Work order:
Only the lines from the one that contains "Q203: PNP (B" through the final line of the entries should be repeated, exactly as written.

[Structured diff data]
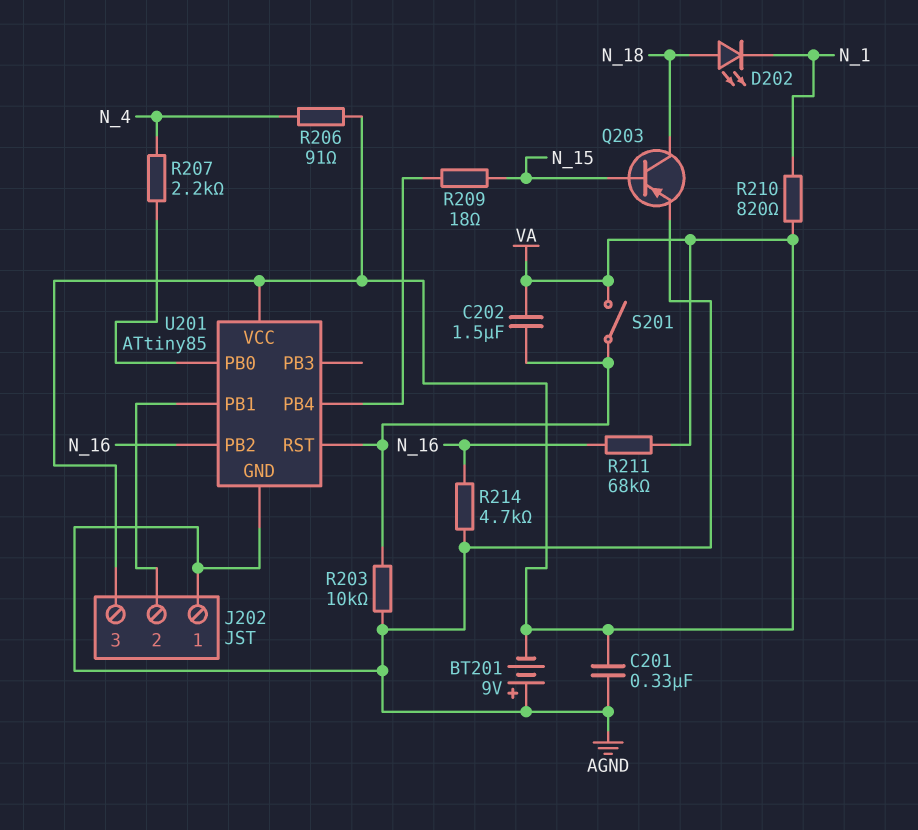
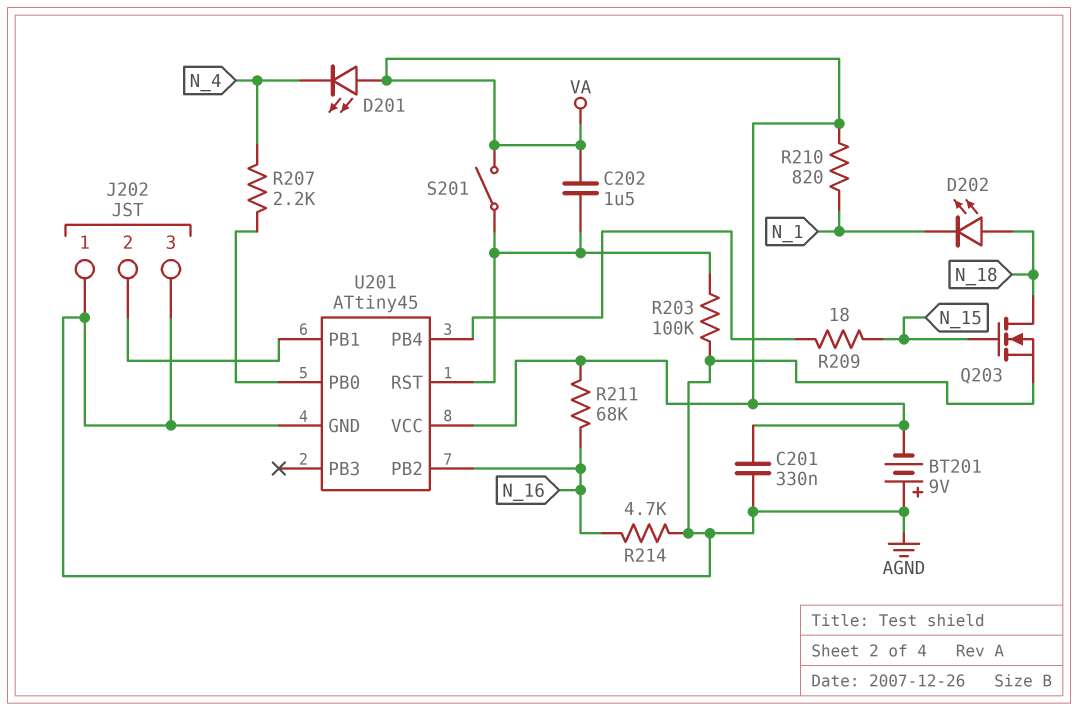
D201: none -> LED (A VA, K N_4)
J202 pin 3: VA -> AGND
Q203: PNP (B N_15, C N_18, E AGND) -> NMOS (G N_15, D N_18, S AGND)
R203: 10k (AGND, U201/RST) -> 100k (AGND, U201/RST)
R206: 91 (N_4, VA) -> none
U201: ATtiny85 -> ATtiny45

Solution below:
Q203: PNP (B N_15, C N_18, E AGND) -> NMOS (G N_15, D N_18, S AGND)
R203: 10k (AGND, U201/RST) -> 100k (AGND, U201/RST)
R206: 91 (N_4, VA) -> none
U201: ATtiny85 -> ATtiny45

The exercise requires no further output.